# Problem statement
Shown below is a listing with pictures; reproduce exactly, and only, the lines between the ones containing "black fork: 3 -> 0" and "white carrot: 0 -> 1", inclusive, leaving the pictures out.

# Records shown
*** Block opens ***
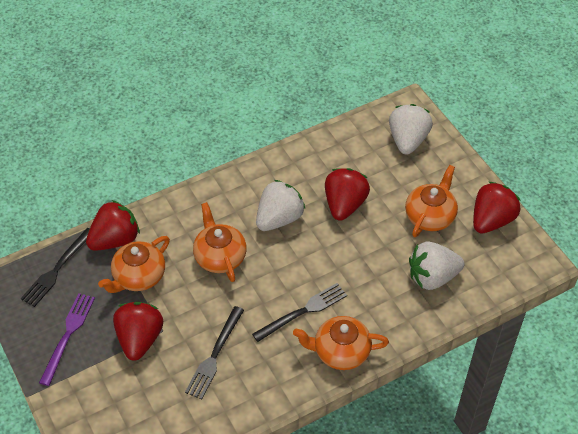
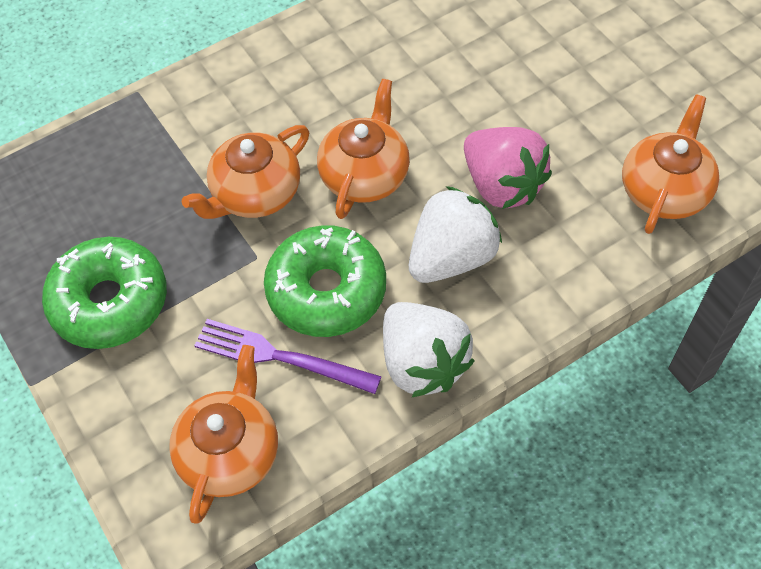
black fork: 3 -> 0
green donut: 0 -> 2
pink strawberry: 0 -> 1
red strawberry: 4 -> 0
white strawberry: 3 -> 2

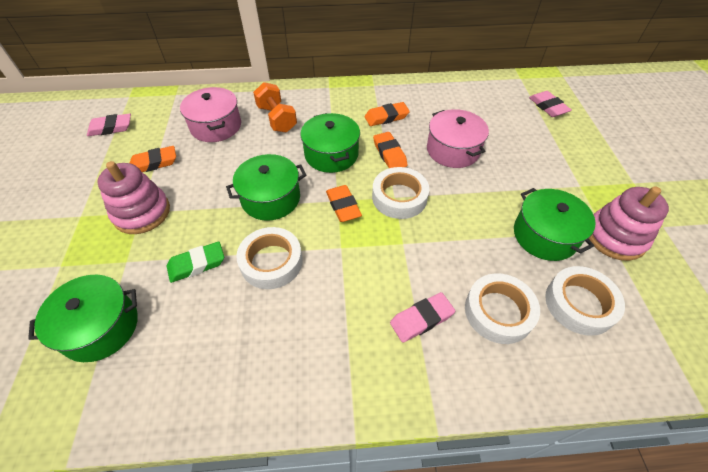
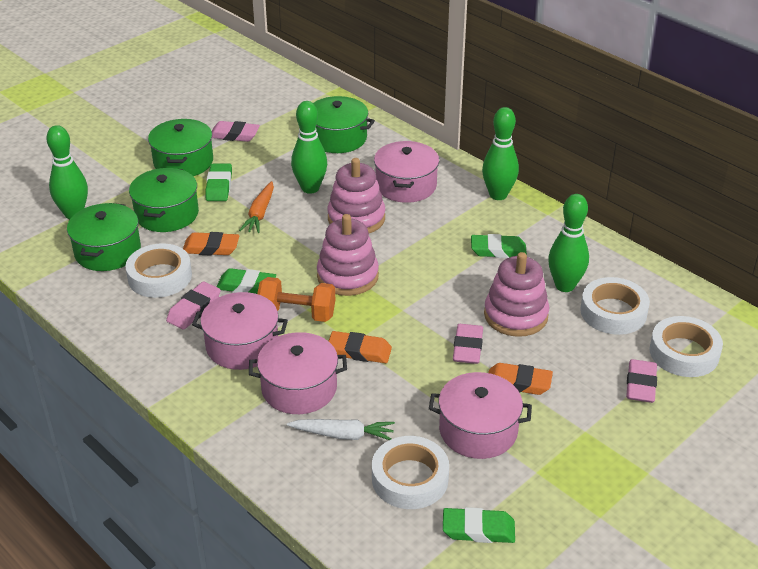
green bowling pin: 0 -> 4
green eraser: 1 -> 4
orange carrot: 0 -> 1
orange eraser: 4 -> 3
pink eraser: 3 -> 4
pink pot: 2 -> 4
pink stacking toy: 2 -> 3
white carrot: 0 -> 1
*** Block closes ***
*** Block opens ***
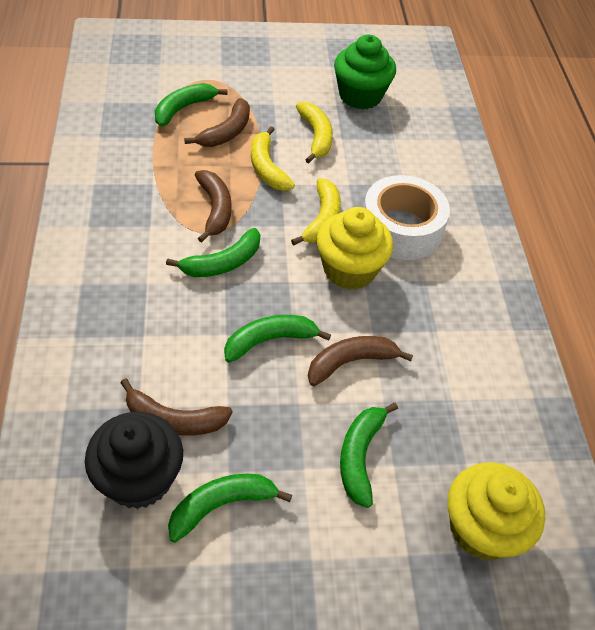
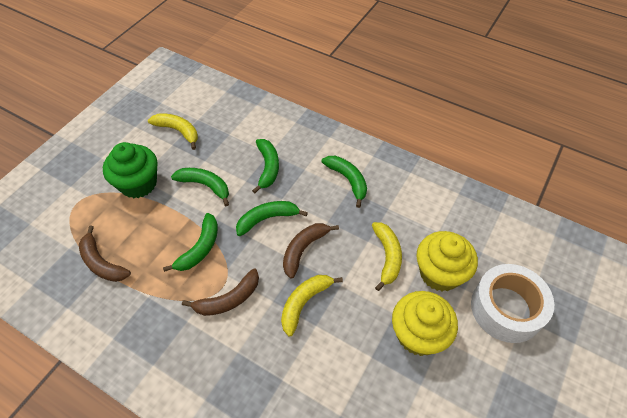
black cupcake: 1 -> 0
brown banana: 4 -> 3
*** Block closes ***
# Solution for this exercise
black fork: 3 -> 0
green donut: 0 -> 2
pink strawberry: 0 -> 1
red strawberry: 4 -> 0
white strawberry: 3 -> 2

green bowling pin: 0 -> 4
green eraser: 1 -> 4
orange carrot: 0 -> 1
orange eraser: 4 -> 3
pink eraser: 3 -> 4
pink pot: 2 -> 4
pink stacking toy: 2 -> 3
white carrot: 0 -> 1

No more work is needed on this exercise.